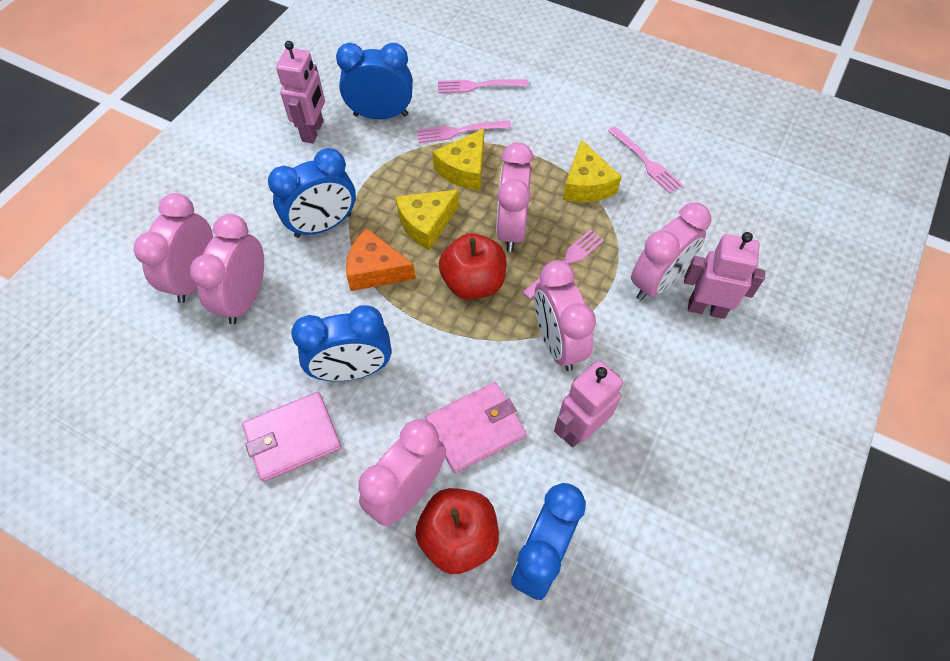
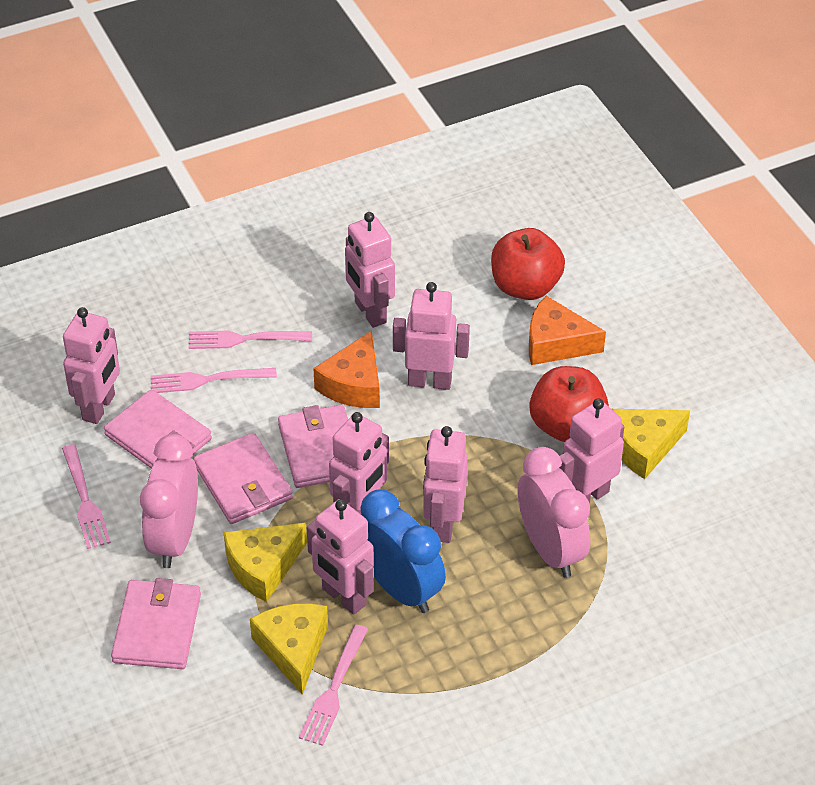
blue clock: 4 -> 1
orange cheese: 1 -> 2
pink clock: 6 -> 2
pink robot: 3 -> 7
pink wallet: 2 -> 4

* * *

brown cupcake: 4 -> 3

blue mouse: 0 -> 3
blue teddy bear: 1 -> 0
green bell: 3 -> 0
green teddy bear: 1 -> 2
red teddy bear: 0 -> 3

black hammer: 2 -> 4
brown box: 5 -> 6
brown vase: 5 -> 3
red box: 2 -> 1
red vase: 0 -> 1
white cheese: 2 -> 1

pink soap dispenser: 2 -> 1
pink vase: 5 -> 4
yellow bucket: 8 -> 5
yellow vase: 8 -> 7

_WHAT TO DO_: Your answer should consist of the lines of the listing that contain "teddy", copied as they stand.

_OUTPUT OF THE TASK_:
blue teddy bear: 1 -> 0
green teddy bear: 1 -> 2
red teddy bear: 0 -> 3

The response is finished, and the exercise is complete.